The reply should hold every line of the data below, unchanged, and none of the pictures.

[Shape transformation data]
--
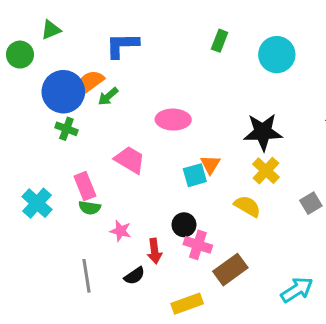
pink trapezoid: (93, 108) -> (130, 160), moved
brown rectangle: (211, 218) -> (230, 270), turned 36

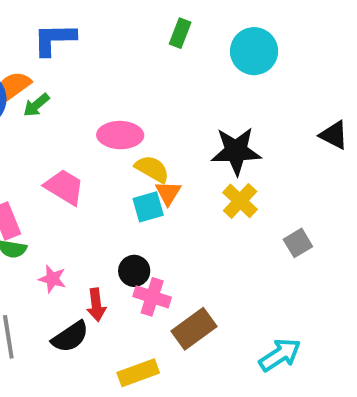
yellow semicircle: (247, 206) -> (152, 169), moved
black semicircle: (134, 276) -> (70, 337), size x1.4

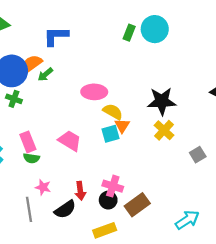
cyan circle: (254, 51) -> (155, 29), moved
pink trapezoid: (64, 187) -> (70, 141), moved
black circle: (134, 271) -> (108, 200), moved
pink star: (52, 279) -> (43, 187), moved

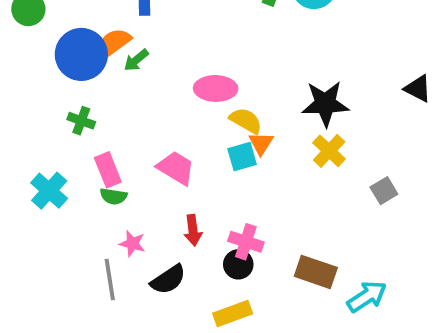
green cross: (14, 99) -> (81, 121), moved
red arrow: (80, 191) -> (193, 230), moved
brown rectangle: (137, 205) -> (316, 272), moved, turned 55

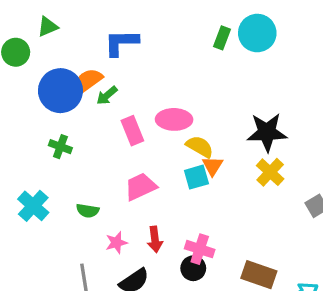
pink trapezoid: (176, 168) -> (140, 187), turned -56
pink rectangle: (108, 170) -> (132, 131), moved
pink star: (132, 244) -> (116, 243), moved, turned -30

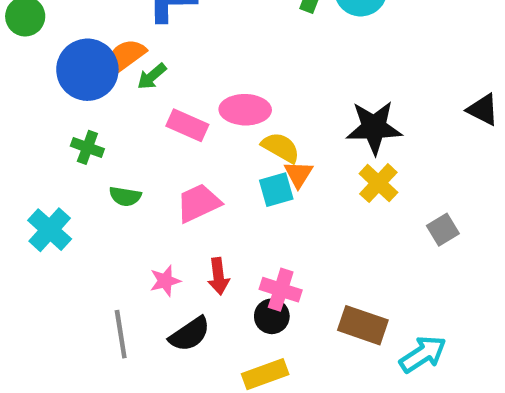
pink rectangle: (132, 131) -> (187, 125), turned -44
green semicircle: (88, 211) -> (125, 196), moved

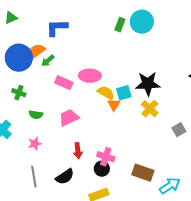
cyan square: (276, 190) -> (124, 93), moved
pink star: (165, 281) -> (35, 144), moved

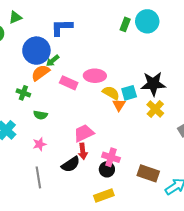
orange semicircle: (36, 52) -> (40, 73), moved
blue circle: (19, 58) -> (36, 51), moved
pink trapezoid: (69, 118) -> (84, 133), moved
black semicircle: (65, 177) -> (71, 164), moved

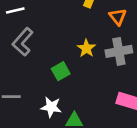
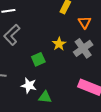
gray cross: (119, 51) -> (83, 48), turned -30

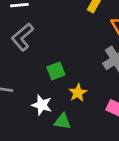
yellow star: (59, 44) -> (78, 93), moved

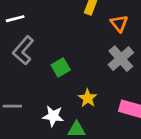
green square: (56, 71) -> (61, 67), moved

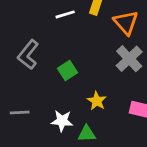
white line: (15, 19) -> (65, 14), moved
orange triangle: (119, 23) -> (126, 23), size x1.4

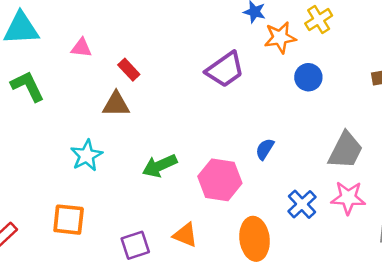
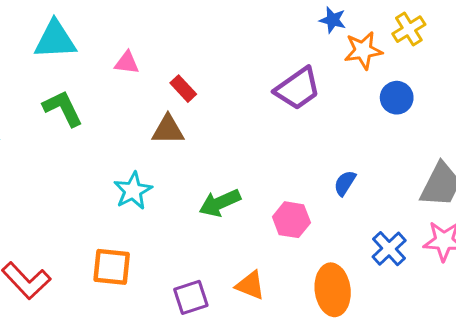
pink hexagon: (220, 180) -> (291, 220), size x0.7

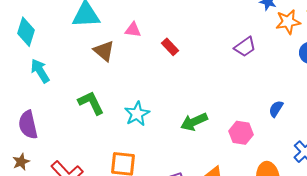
purple trapezoid: (298, 89) -> (245, 47), size x0.7
green L-shape: (63, 108) -> (91, 103), moved
brown triangle: (168, 130) -> (104, 51), moved, turned 40

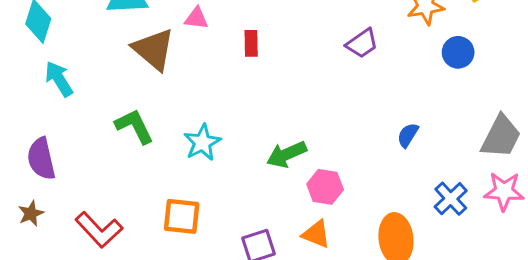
red rectangle: (170, 47) -> (251, 43), turned 42
brown triangle: (104, 51) -> (154, 49), size x1.4
pink hexagon: (241, 133) -> (325, 187), moved

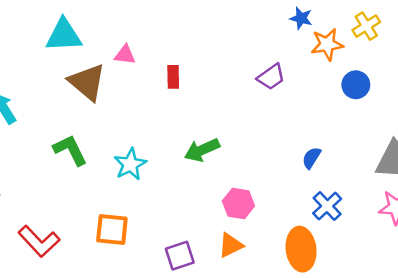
green arrow: (287, 154) -> (202, 150), moved
blue cross: (451, 199) -> (327, 206), moved
orange triangle: (316, 234) -> (231, 245), turned -48

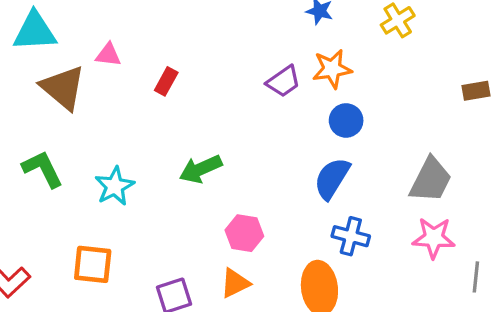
orange star: (327, 44) -> (332, 69), moved
red rectangle: (173, 77) -> (166, 81), turned 30
blue circle: (356, 85) -> (346, 120), moved
blue semicircle: (311, 158) -> (332, 178), size x1.6
blue cross: (327, 206) -> (351, 236), turned -32

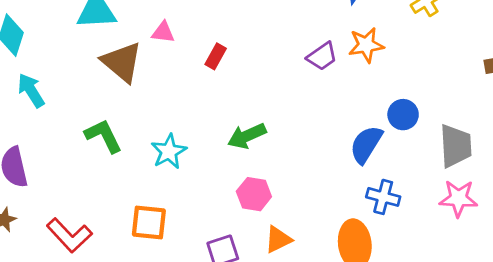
blue circle: (346, 120) -> (403, 115), moved
gray trapezoid: (431, 180) -> (456, 146), turned -30
pink hexagon: (244, 233) -> (254, 194), moved

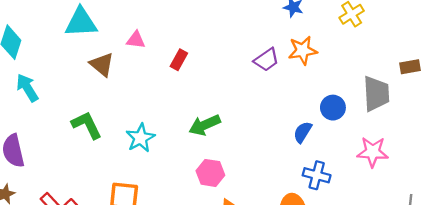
brown triangle: (122, 62) -> (102, 64), size x0.7
blue semicircle: (366, 144) -> (303, 132), size x0.7
gray trapezoid: (456, 146) -> (376, 94), moved
pink star: (458, 198) -> (373, 152), moved

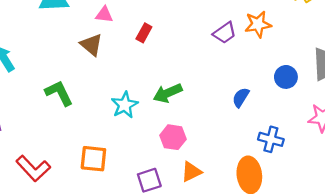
brown triangle: (102, 64) -> (91, 45), moved
blue semicircle: (303, 132) -> (241, 97), moved
cyan star: (140, 138) -> (125, 105), moved

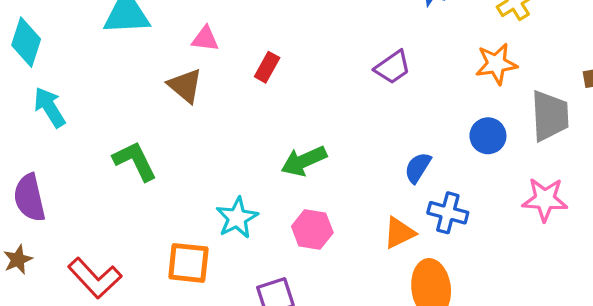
orange star: (258, 24) -> (496, 64), moved
cyan star: (125, 105) -> (237, 218), moved
blue cross: (271, 139) -> (448, 213), moved
orange triangle: (191, 172) -> (399, 233), moved

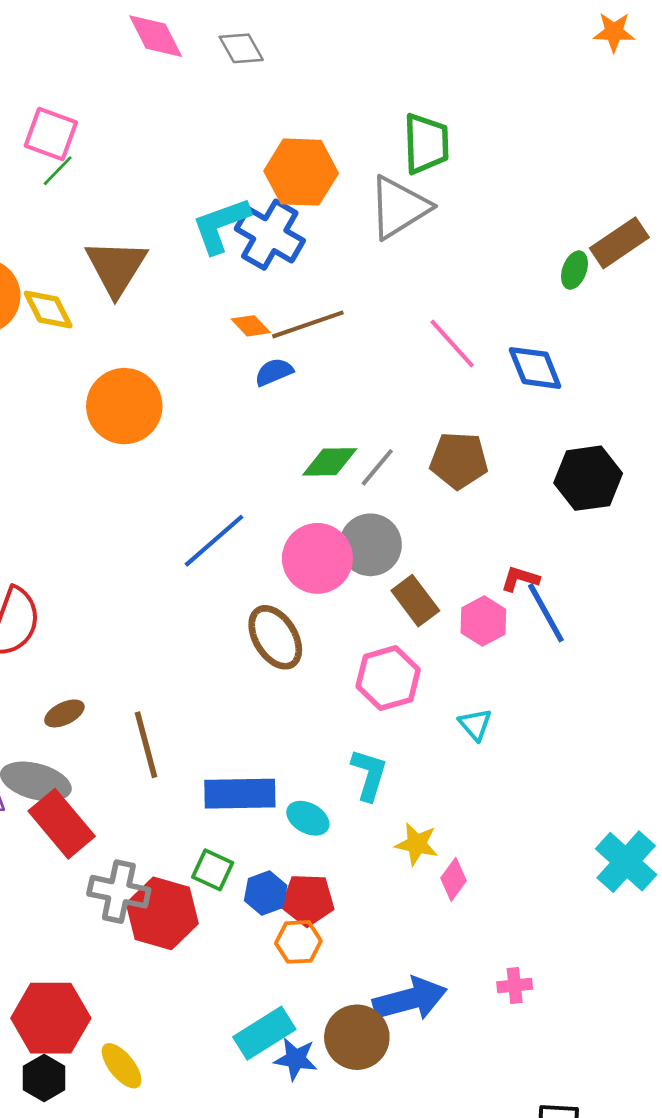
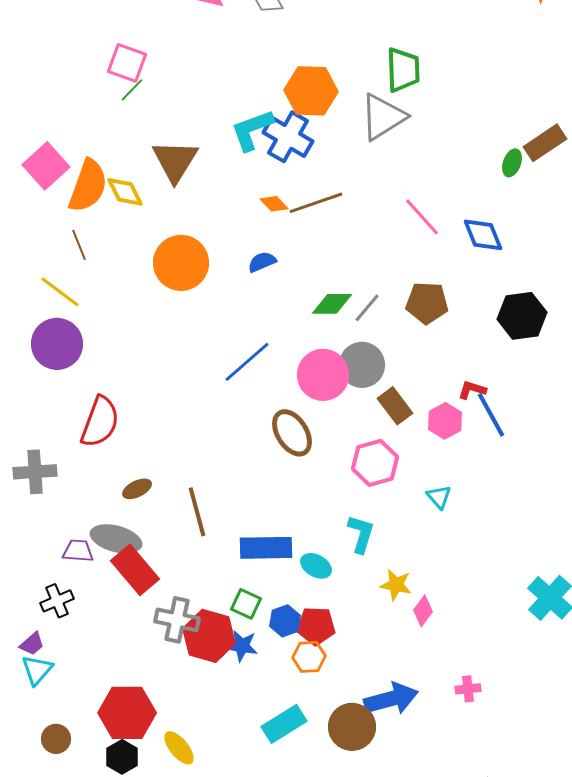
blue semicircle: (274, 372) -> (262, 262), moved
blue star: (296, 1059) -> (242, 646), moved

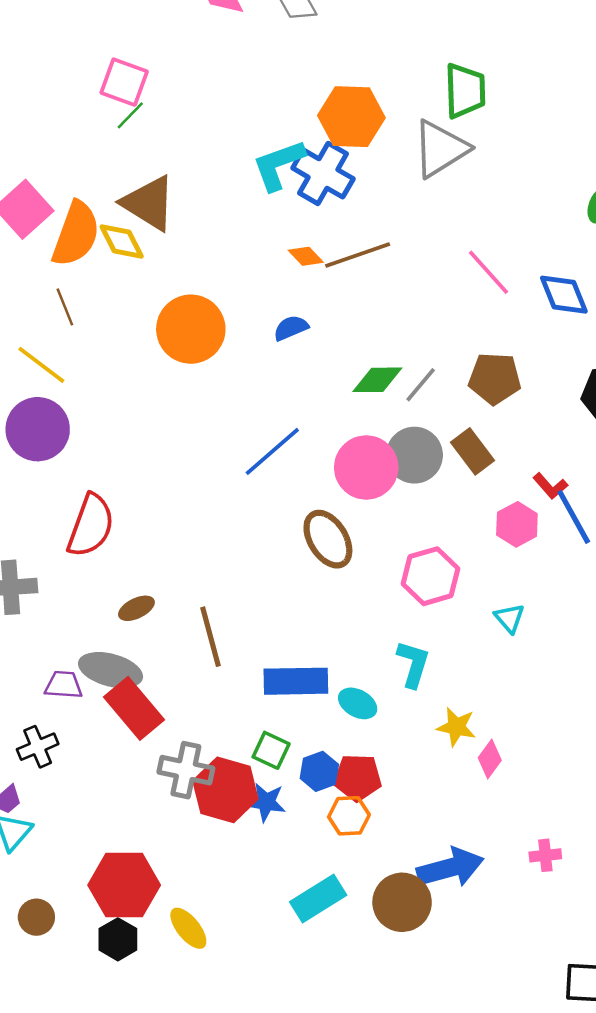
brown triangle: (175, 161) -> (149, 203), moved, turned -30
red L-shape: (472, 390) -> (550, 486), turned -148
brown rectangle: (395, 406) -> (472, 451), moved

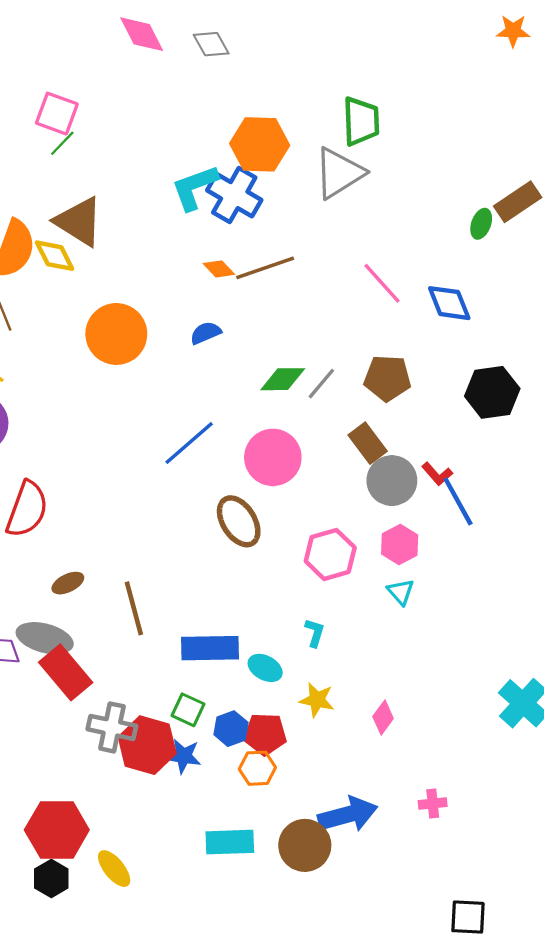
gray circle: (414, 455) -> (392, 481), moved
pink hexagon: (517, 524) -> (400, 544), moved
cyan L-shape: (413, 664) -> (315, 633), size x0.7
yellow star: (456, 727) -> (317, 700), moved
cyan rectangle: (318, 899) -> (230, 842), turned 30

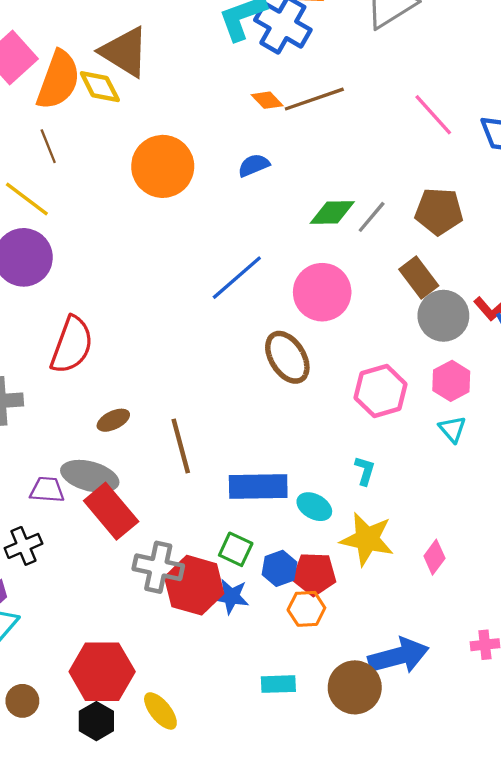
yellow star: (317, 700) -> (367, 539), size x1.5
cyan rectangle: (230, 842) -> (278, 684), size x0.7

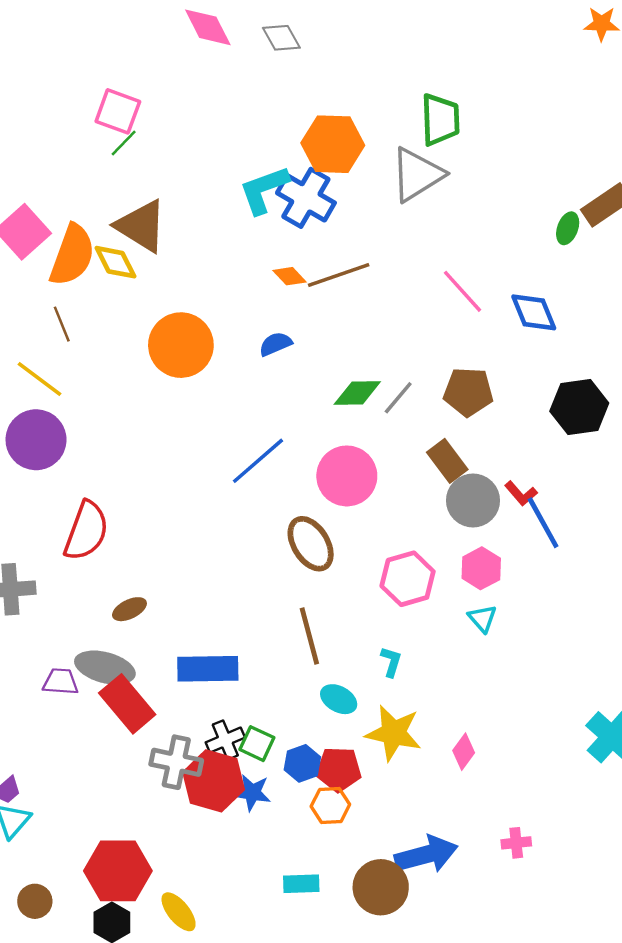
brown line: (181, 446) -> (309, 636), moved
blue rectangle: (258, 486) -> (208, 669), moved
black cross: (23, 546) -> (225, 740), moved

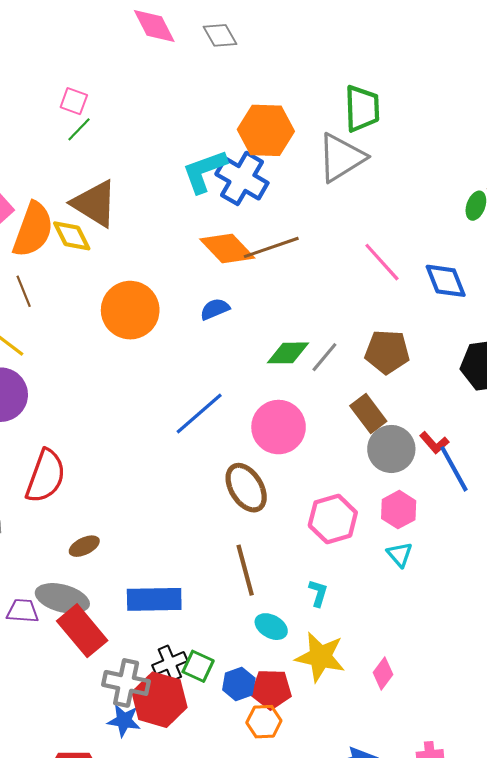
pink square: (118, 111) -> (74, 101), size x0.7
orange diamond: (290, 276) -> (227, 248), size x1.8
blue star: (252, 793) -> (124, 721), moved

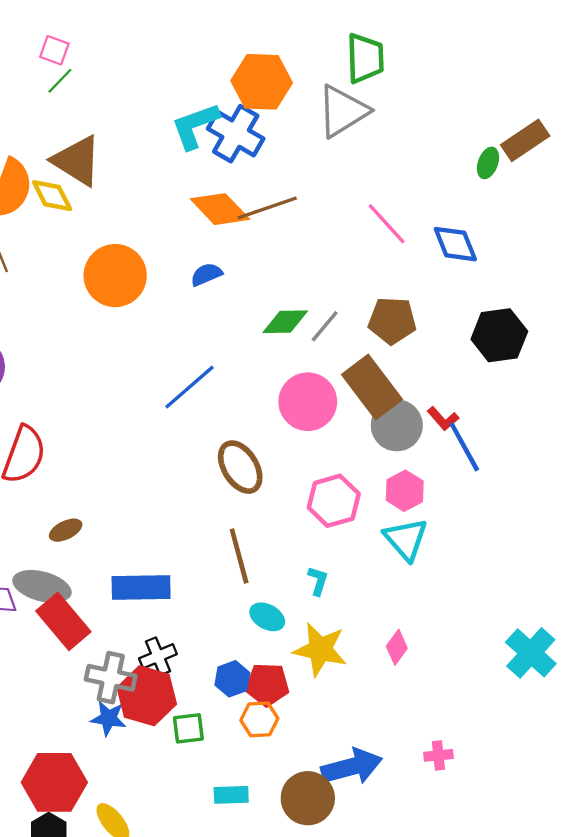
brown rectangle: (368, 413) -> (372, 387), size x1.5
pink circle: (279, 427) -> (308, 402), moved
cyan triangle: (400, 554) -> (406, 539), size x1.6
green square: (198, 666) -> (188, 728), moved, turned -32
pink diamond: (383, 674) -> (397, 647), moved

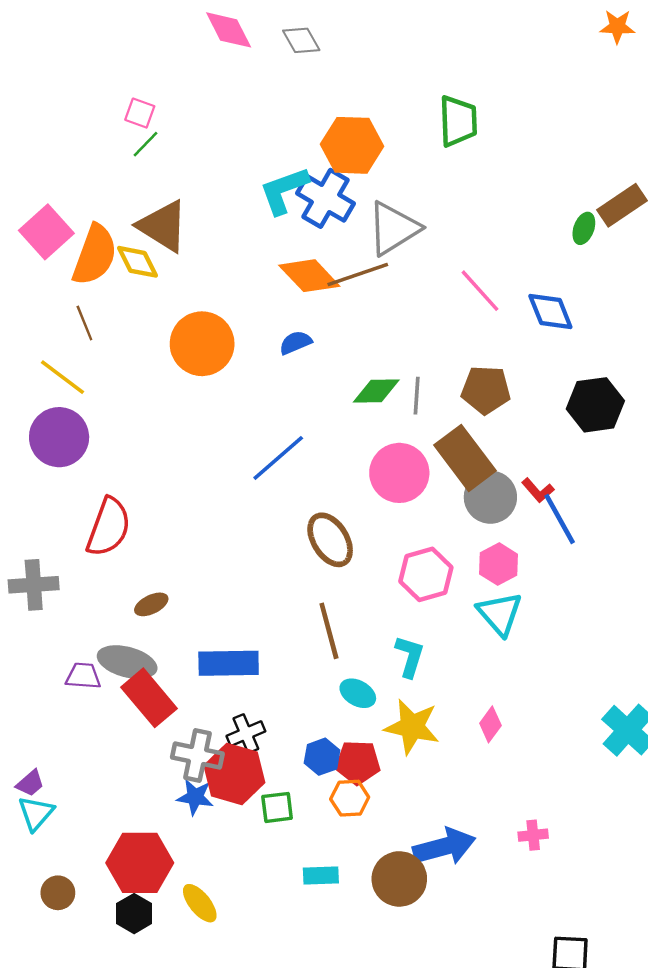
gray triangle: (343, 111) -> (394, 228), moved
gray line: (325, 326) -> (417, 396), turned -36
cyan L-shape: (318, 581) -> (410, 656), size x1.4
--
[Result for this exercise]
pink trapezoid: (93, 108) -> (130, 160), moved
brown rectangle: (211, 218) -> (230, 270), turned 36

yellow semicircle: (247, 206) -> (152, 169), moved
black semicircle: (134, 276) -> (70, 337), size x1.4

cyan circle: (254, 51) -> (155, 29), moved
pink trapezoid: (64, 187) -> (70, 141), moved
black circle: (134, 271) -> (108, 200), moved
pink star: (52, 279) -> (43, 187), moved

green cross: (14, 99) -> (81, 121), moved
red arrow: (80, 191) -> (193, 230), moved
brown rectangle: (137, 205) -> (316, 272), moved, turned 55

pink trapezoid: (176, 168) -> (140, 187), turned -56
pink rectangle: (108, 170) -> (132, 131), moved
pink star: (132, 244) -> (116, 243), moved, turned -30

pink rectangle: (132, 131) -> (187, 125), turned -44
green semicircle: (88, 211) -> (125, 196), moved

cyan square: (276, 190) -> (124, 93), moved
pink star: (165, 281) -> (35, 144), moved

orange semicircle: (36, 52) -> (40, 73), moved
blue circle: (19, 58) -> (36, 51), moved
pink trapezoid: (69, 118) -> (84, 133), moved
black semicircle: (65, 177) -> (71, 164), moved

gray cross: (119, 51) -> (83, 48), turned -30

yellow star: (59, 44) -> (78, 93), moved

green square: (56, 71) -> (61, 67), moved

white line: (15, 19) -> (65, 14), moved
orange triangle: (119, 23) -> (126, 23), size x1.4

pink hexagon: (220, 180) -> (291, 220), size x0.7

purple trapezoid: (298, 89) -> (245, 47), size x0.7
green L-shape: (63, 108) -> (91, 103), moved
brown triangle: (168, 130) -> (104, 51), moved, turned 40

red rectangle: (170, 47) -> (251, 43), turned 42
brown triangle: (104, 51) -> (154, 49), size x1.4
pink hexagon: (241, 133) -> (325, 187), moved

green arrow: (287, 154) -> (202, 150), moved
blue cross: (451, 199) -> (327, 206), moved
orange triangle: (316, 234) -> (231, 245), turned -48

orange star: (327, 44) -> (332, 69), moved
red rectangle: (173, 77) -> (166, 81), turned 30
blue circle: (356, 85) -> (346, 120), moved
blue semicircle: (311, 158) -> (332, 178), size x1.6
blue cross: (327, 206) -> (351, 236), turned -32

blue circle: (346, 120) -> (403, 115), moved
gray trapezoid: (431, 180) -> (456, 146), turned -30
pink hexagon: (244, 233) -> (254, 194), moved

brown triangle: (122, 62) -> (102, 64), size x0.7
blue semicircle: (366, 144) -> (303, 132), size x0.7
gray trapezoid: (456, 146) -> (376, 94), moved
pink star: (458, 198) -> (373, 152), moved

brown triangle: (102, 64) -> (91, 45), moved
blue semicircle: (303, 132) -> (241, 97), moved
cyan star: (140, 138) -> (125, 105), moved

orange star: (258, 24) -> (496, 64), moved
cyan star: (125, 105) -> (237, 218), moved
blue cross: (271, 139) -> (448, 213), moved
orange triangle: (191, 172) -> (399, 233), moved

blue semicircle: (274, 372) -> (262, 262), moved
blue star: (296, 1059) -> (242, 646), moved

brown triangle: (175, 161) -> (149, 203), moved, turned -30
red L-shape: (472, 390) -> (550, 486), turned -148
brown rectangle: (395, 406) -> (472, 451), moved

gray circle: (414, 455) -> (392, 481), moved
pink hexagon: (517, 524) -> (400, 544), moved
cyan L-shape: (413, 664) -> (315, 633), size x0.7
yellow star: (456, 727) -> (317, 700), moved
cyan rectangle: (318, 899) -> (230, 842), turned 30

yellow star: (317, 700) -> (367, 539), size x1.5
cyan rectangle: (230, 842) -> (278, 684), size x0.7

brown line: (181, 446) -> (309, 636), moved
blue rectangle: (258, 486) -> (208, 669), moved
black cross: (23, 546) -> (225, 740), moved

pink square: (118, 111) -> (74, 101), size x0.7
orange diamond: (290, 276) -> (227, 248), size x1.8
blue star: (252, 793) -> (124, 721), moved

brown rectangle: (368, 413) -> (372, 387), size x1.5
pink circle: (279, 427) -> (308, 402), moved
cyan triangle: (400, 554) -> (406, 539), size x1.6
green square: (198, 666) -> (188, 728), moved, turned -32
pink diamond: (383, 674) -> (397, 647), moved

gray triangle: (343, 111) -> (394, 228), moved
gray line: (325, 326) -> (417, 396), turned -36
cyan L-shape: (318, 581) -> (410, 656), size x1.4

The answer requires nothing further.